[Description of the task] Within the entries below, please retype exactly the lines starting with the line that has "RADIO3 pin CSN: GP18 -> GP22" and going on through the line that has "RADIO3 pin SCK: GP2 -> GP12", but not the pictures.

[Given information]

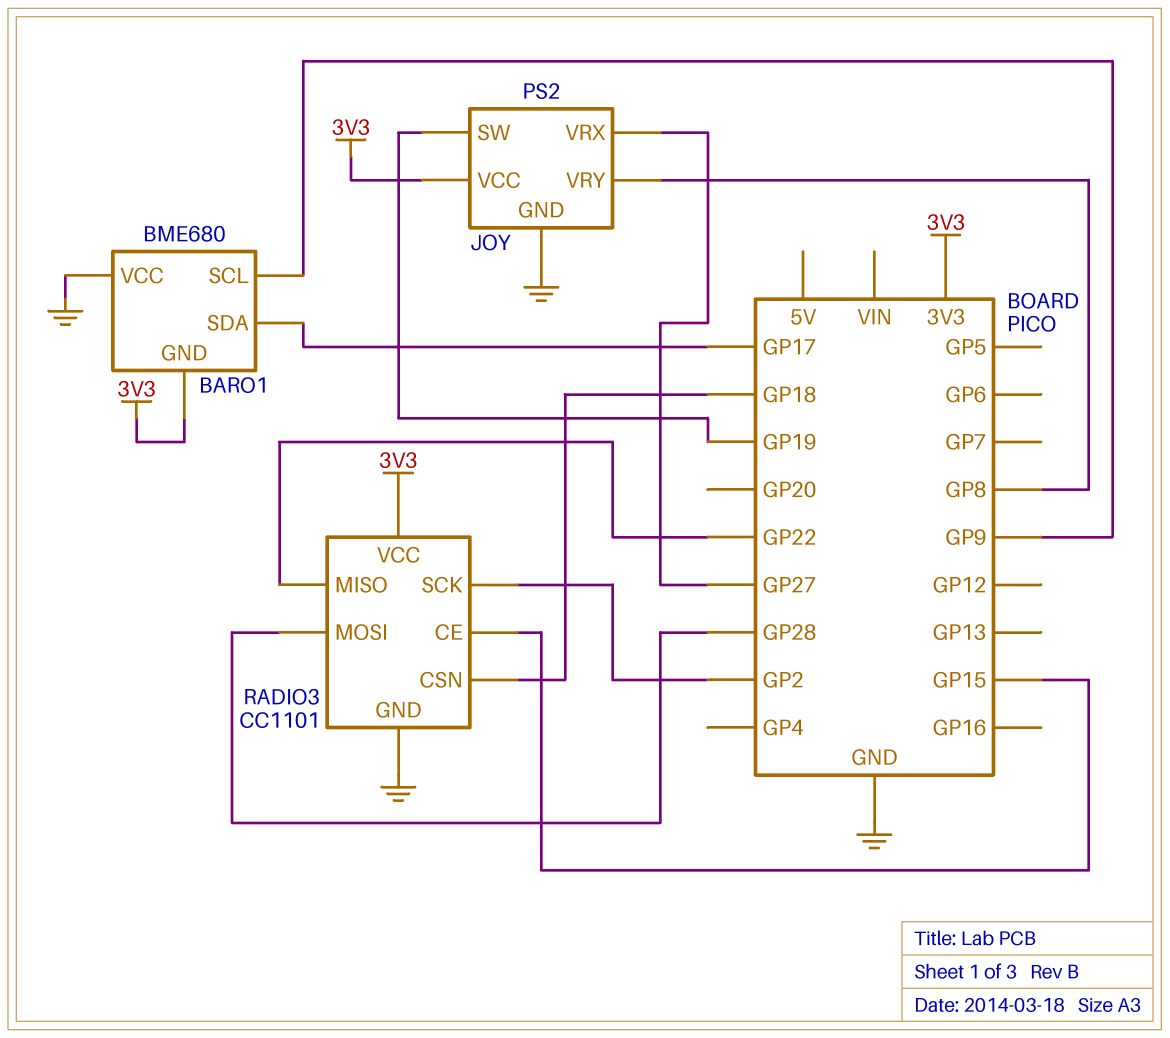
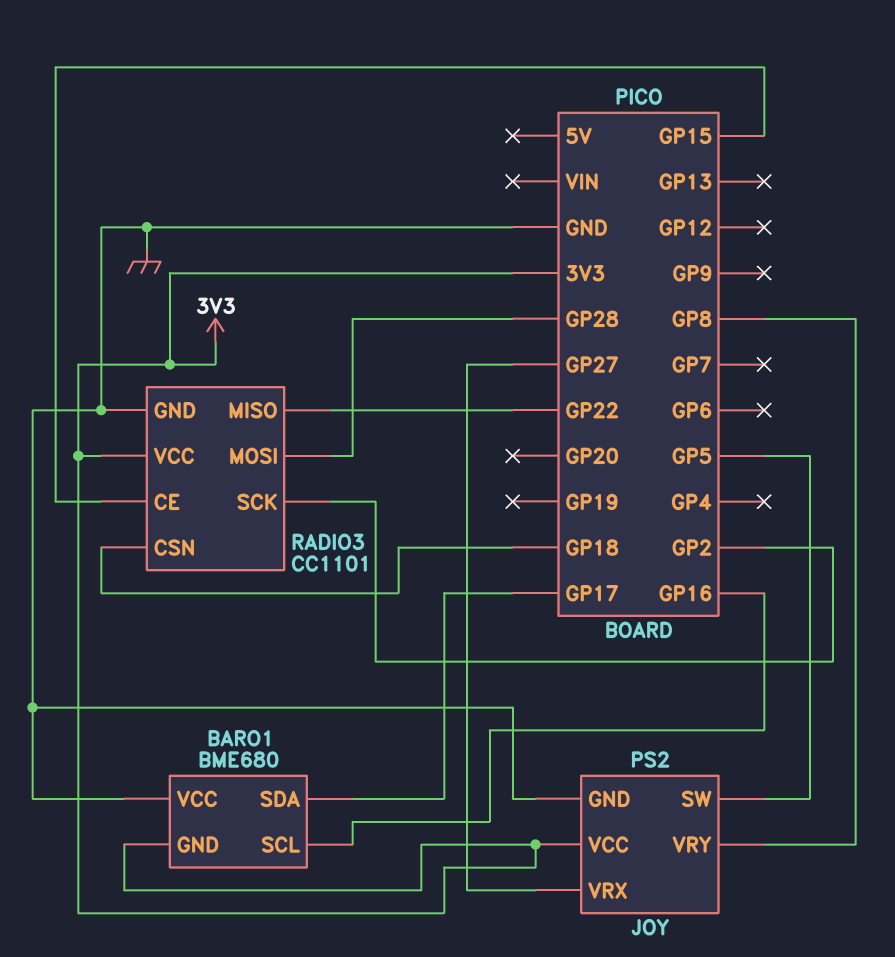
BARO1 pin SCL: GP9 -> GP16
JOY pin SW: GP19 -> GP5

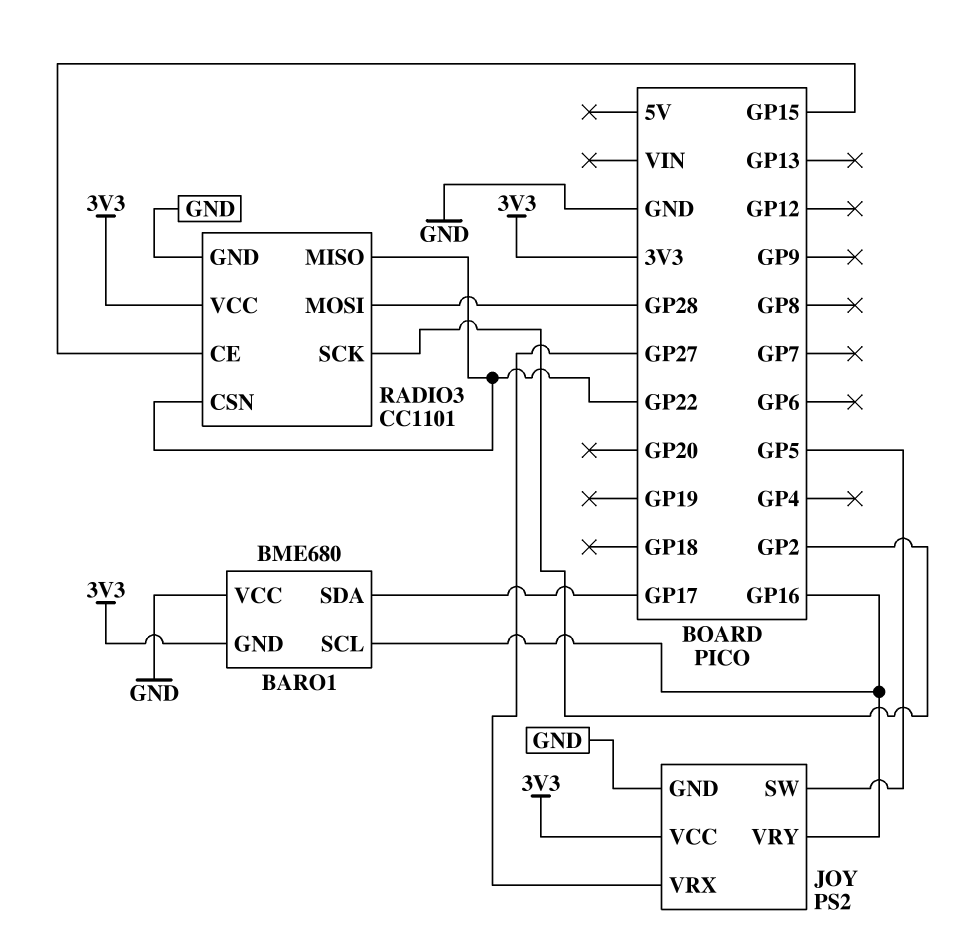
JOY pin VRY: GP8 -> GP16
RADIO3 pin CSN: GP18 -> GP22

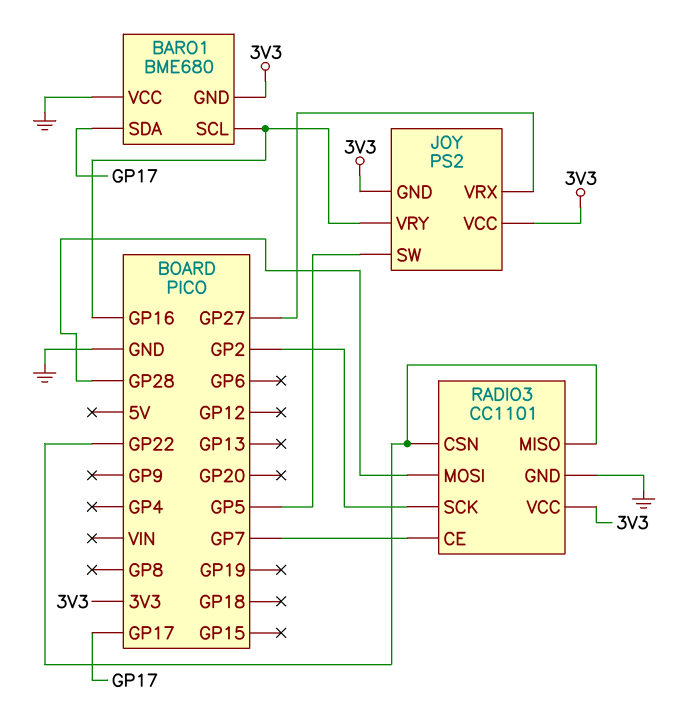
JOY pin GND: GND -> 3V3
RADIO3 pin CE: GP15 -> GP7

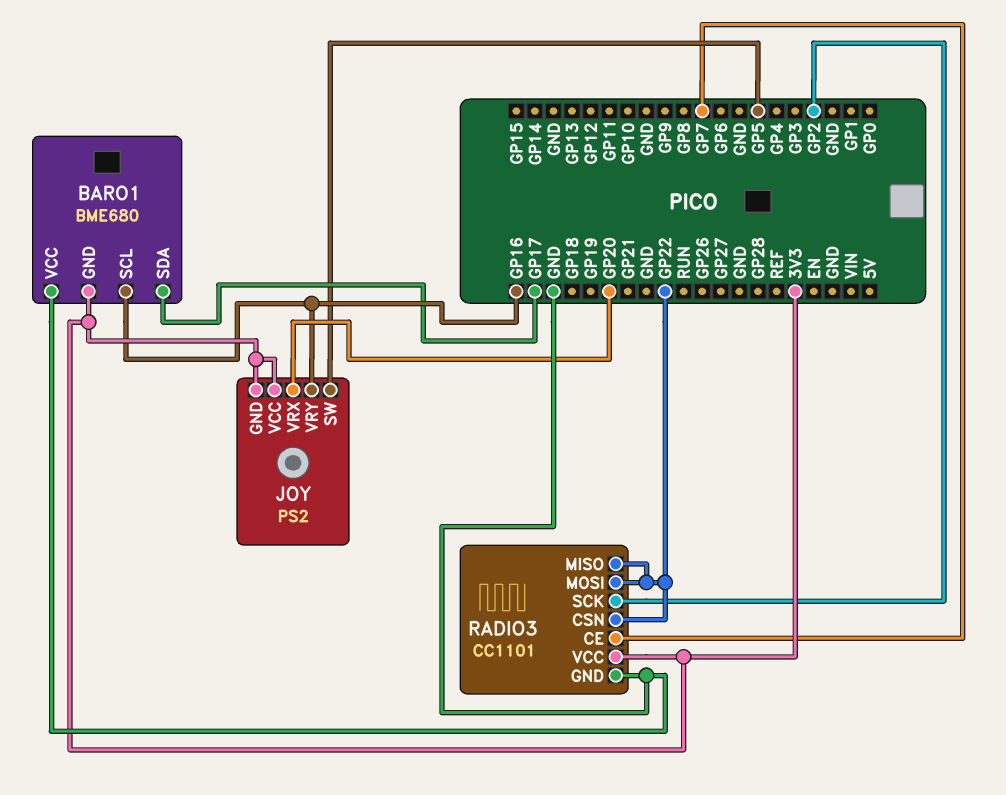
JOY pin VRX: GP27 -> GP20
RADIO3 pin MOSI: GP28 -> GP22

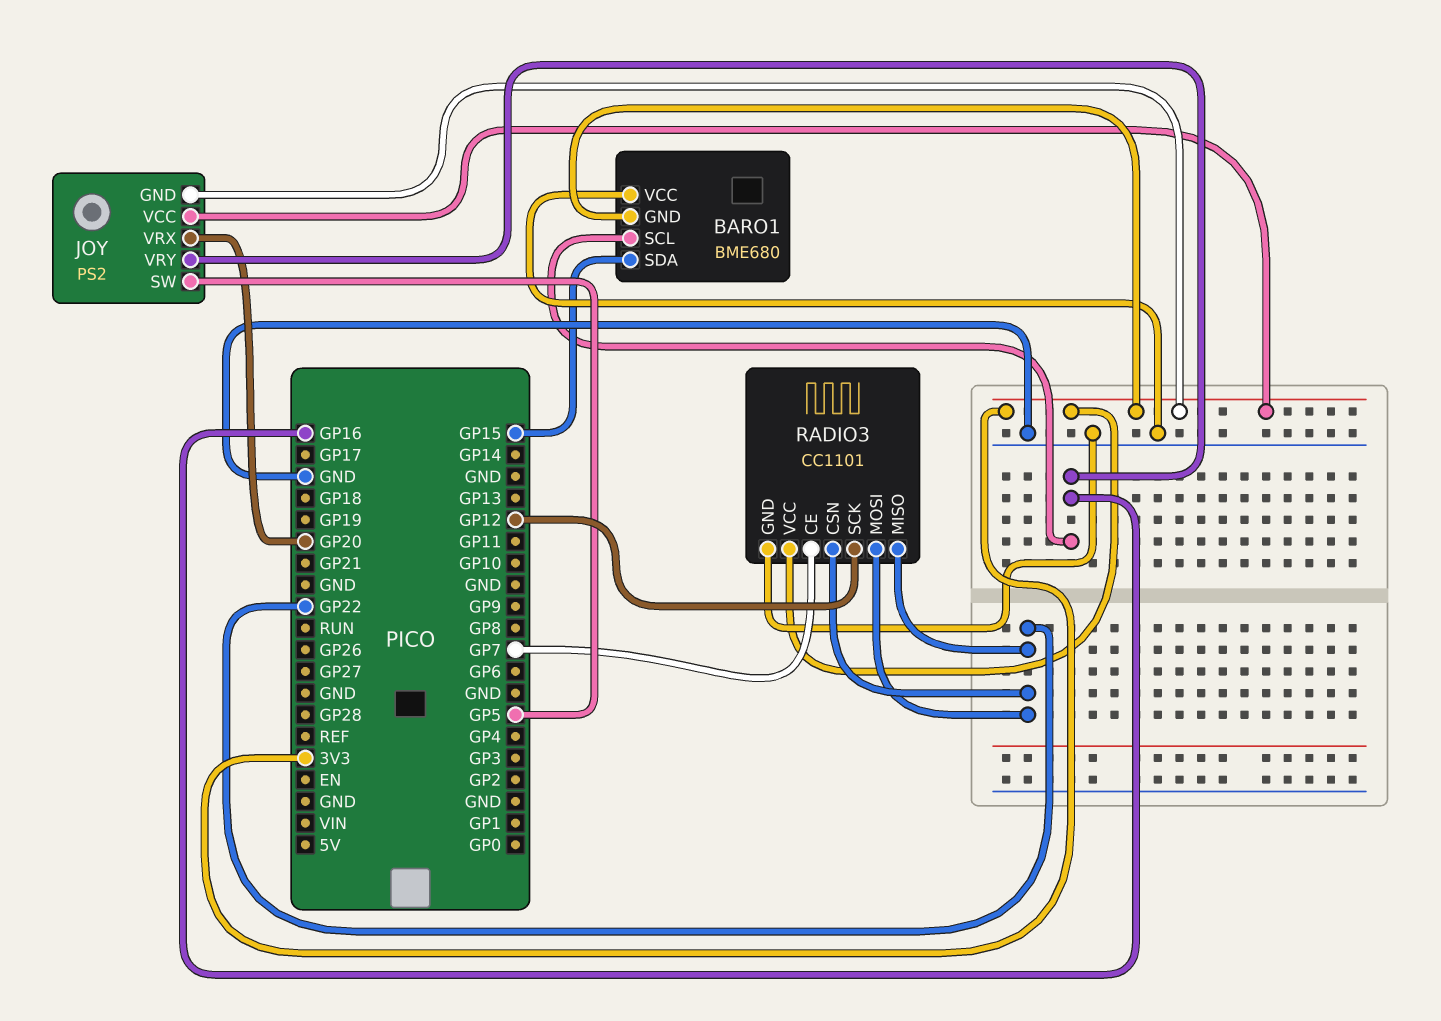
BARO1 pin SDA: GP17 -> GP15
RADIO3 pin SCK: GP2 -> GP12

==

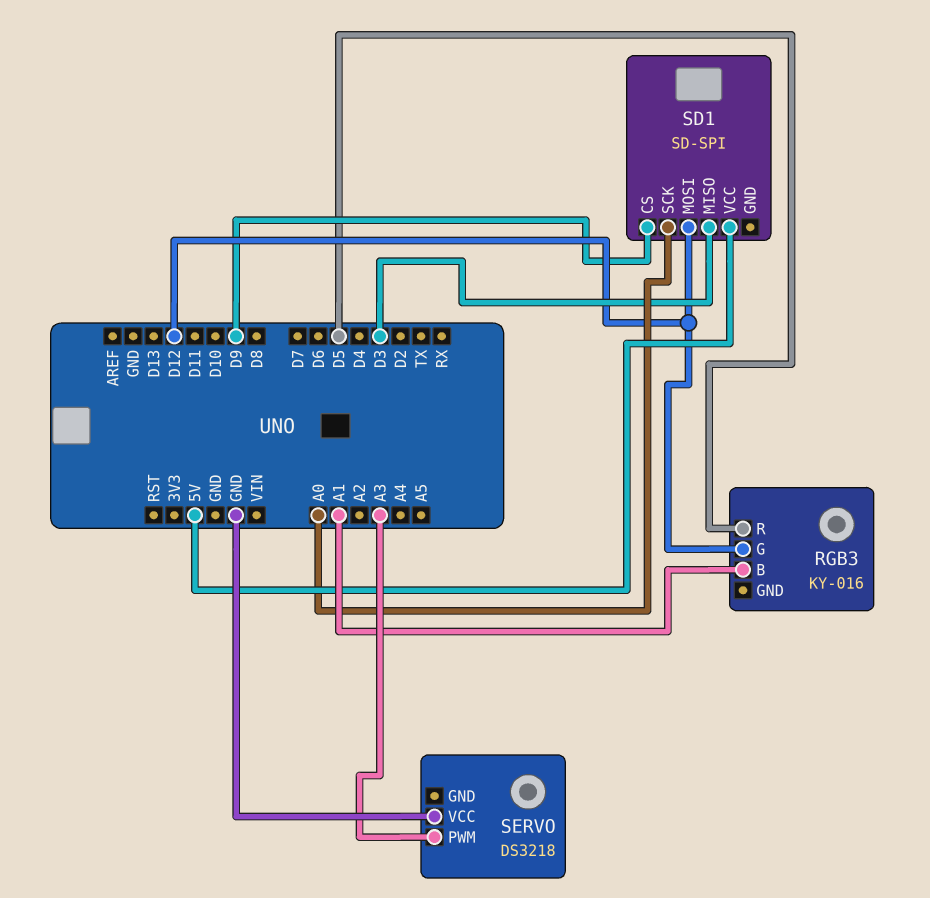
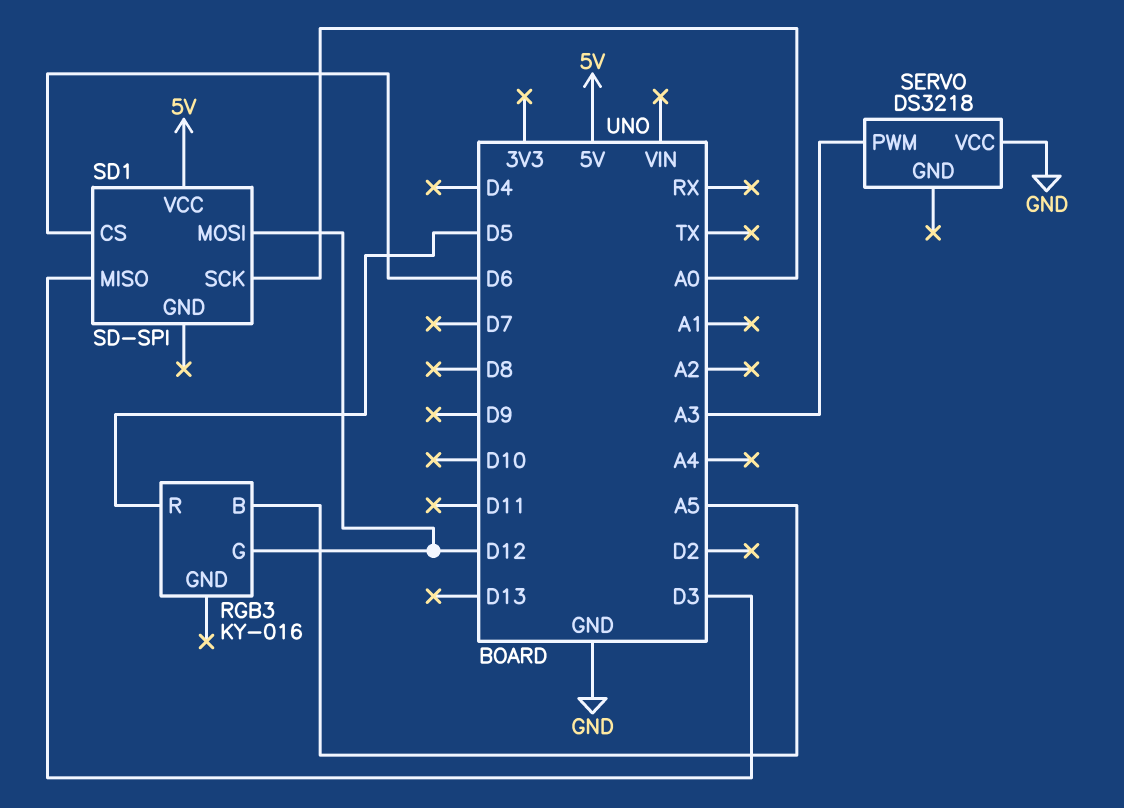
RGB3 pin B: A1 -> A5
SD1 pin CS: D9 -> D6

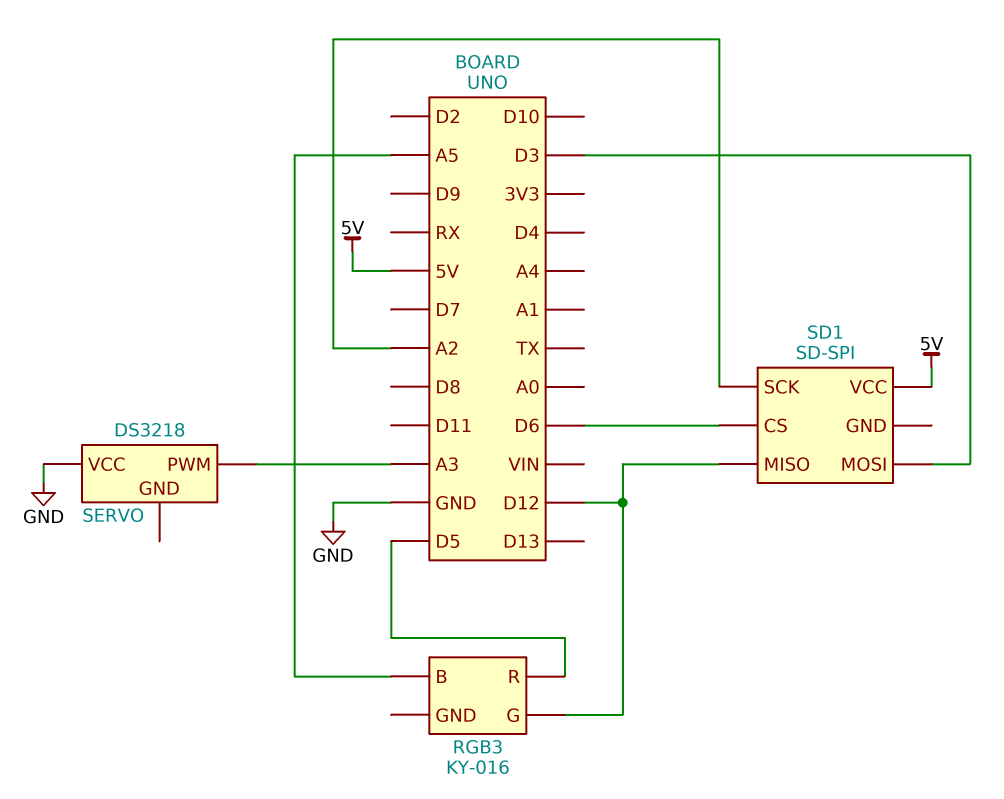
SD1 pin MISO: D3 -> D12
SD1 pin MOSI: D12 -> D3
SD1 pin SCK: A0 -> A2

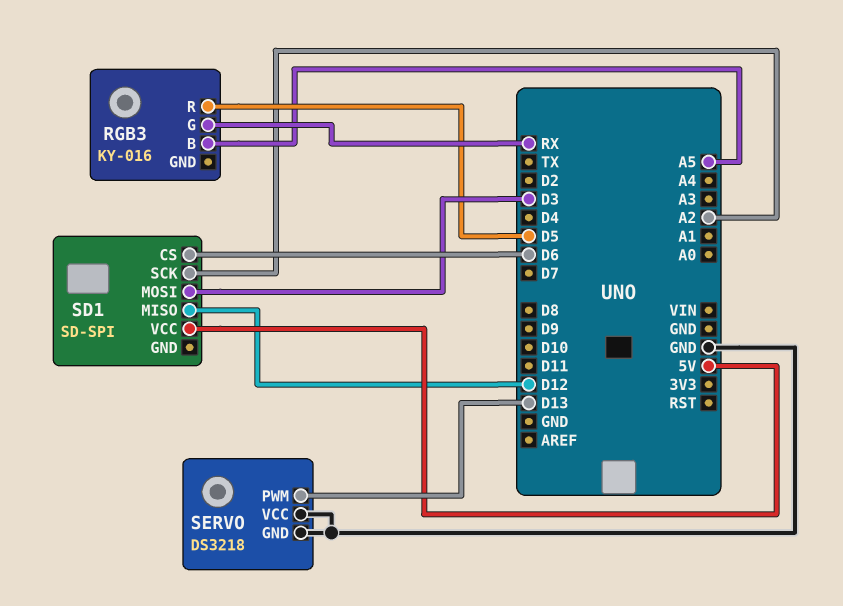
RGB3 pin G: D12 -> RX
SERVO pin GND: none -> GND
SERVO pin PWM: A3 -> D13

[Exercise result]
RADIO3 pin CSN: GP18 -> GP22

JOY pin GND: GND -> 3V3
RADIO3 pin CE: GP15 -> GP7

JOY pin VRX: GP27 -> GP20
RADIO3 pin MOSI: GP28 -> GP22

BARO1 pin SDA: GP17 -> GP15
RADIO3 pin SCK: GP2 -> GP12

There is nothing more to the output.